Source records:
+ + + +

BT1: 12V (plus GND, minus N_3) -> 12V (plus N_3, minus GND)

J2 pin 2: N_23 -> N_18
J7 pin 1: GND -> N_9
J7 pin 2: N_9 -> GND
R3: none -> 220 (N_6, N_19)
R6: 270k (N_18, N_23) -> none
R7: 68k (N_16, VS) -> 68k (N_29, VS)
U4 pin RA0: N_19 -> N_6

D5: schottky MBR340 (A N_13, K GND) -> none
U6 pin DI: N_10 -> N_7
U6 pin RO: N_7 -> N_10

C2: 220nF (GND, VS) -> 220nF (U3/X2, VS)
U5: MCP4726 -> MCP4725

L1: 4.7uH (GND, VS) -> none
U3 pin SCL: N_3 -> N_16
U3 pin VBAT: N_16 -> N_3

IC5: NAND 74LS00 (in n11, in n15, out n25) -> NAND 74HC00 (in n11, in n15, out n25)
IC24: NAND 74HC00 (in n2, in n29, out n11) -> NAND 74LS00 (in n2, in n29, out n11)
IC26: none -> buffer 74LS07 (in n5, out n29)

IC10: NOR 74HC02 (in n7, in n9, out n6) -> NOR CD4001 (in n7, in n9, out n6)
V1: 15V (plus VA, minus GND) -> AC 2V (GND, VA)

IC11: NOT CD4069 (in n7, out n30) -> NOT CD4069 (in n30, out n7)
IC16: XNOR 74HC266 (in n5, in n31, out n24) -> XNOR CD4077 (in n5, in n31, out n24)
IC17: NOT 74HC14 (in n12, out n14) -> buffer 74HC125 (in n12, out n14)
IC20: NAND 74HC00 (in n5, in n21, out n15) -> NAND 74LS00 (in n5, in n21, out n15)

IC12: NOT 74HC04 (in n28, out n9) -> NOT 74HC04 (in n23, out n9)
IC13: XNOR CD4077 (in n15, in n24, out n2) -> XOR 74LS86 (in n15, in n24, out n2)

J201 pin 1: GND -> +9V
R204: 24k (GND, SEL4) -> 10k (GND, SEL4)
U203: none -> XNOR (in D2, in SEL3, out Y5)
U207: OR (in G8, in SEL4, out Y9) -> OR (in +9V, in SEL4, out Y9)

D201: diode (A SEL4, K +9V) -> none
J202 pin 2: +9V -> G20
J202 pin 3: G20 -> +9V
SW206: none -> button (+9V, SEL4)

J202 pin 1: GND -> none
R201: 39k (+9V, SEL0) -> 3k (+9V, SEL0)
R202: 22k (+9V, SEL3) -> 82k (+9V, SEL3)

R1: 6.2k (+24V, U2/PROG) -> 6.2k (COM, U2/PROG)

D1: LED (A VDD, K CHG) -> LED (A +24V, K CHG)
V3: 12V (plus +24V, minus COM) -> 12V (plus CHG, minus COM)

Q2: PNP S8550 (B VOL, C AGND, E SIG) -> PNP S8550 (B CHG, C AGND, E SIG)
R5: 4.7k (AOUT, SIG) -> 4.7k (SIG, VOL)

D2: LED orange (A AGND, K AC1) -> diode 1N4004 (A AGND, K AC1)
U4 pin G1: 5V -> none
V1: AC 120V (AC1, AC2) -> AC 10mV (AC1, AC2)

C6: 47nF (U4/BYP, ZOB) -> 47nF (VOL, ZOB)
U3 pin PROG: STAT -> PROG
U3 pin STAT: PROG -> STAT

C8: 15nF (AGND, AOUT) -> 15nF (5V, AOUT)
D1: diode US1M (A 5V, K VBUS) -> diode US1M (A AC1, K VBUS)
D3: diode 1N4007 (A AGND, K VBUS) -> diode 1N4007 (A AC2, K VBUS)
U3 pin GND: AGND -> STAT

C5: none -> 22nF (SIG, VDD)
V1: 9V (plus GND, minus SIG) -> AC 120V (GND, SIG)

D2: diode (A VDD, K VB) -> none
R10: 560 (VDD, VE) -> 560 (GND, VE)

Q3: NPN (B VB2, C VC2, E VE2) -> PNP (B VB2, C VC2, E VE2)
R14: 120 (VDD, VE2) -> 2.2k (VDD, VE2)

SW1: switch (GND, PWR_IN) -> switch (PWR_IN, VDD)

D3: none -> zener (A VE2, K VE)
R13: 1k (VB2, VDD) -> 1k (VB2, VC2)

+ + + +

INSTRUCTIONS TO FOLLOW: Using the entries above, give back exactly the line containing "IC20: NAND 74HC00", the line containing "D2: LED orange", and every line between them, and nothing else.

RESULT OF THE TASK:
IC20: NAND 74HC00 (in n5, in n21, out n15) -> NAND 74LS00 (in n5, in n21, out n15)

IC12: NOT 74HC04 (in n28, out n9) -> NOT 74HC04 (in n23, out n9)
IC13: XNOR CD4077 (in n15, in n24, out n2) -> XOR 74LS86 (in n15, in n24, out n2)

J201 pin 1: GND -> +9V
R204: 24k (GND, SEL4) -> 10k (GND, SEL4)
U203: none -> XNOR (in D2, in SEL3, out Y5)
U207: OR (in G8, in SEL4, out Y9) -> OR (in +9V, in SEL4, out Y9)

D201: diode (A SEL4, K +9V) -> none
J202 pin 2: +9V -> G20
J202 pin 3: G20 -> +9V
SW206: none -> button (+9V, SEL4)

J202 pin 1: GND -> none
R201: 39k (+9V, SEL0) -> 3k (+9V, SEL0)
R202: 22k (+9V, SEL3) -> 82k (+9V, SEL3)

R1: 6.2k (+24V, U2/PROG) -> 6.2k (COM, U2/PROG)

D1: LED (A VDD, K CHG) -> LED (A +24V, K CHG)
V3: 12V (plus +24V, minus COM) -> 12V (plus CHG, minus COM)

Q2: PNP S8550 (B VOL, C AGND, E SIG) -> PNP S8550 (B CHG, C AGND, E SIG)
R5: 4.7k (AOUT, SIG) -> 4.7k (SIG, VOL)

D2: LED orange (A AGND, K AC1) -> diode 1N4004 (A AGND, K AC1)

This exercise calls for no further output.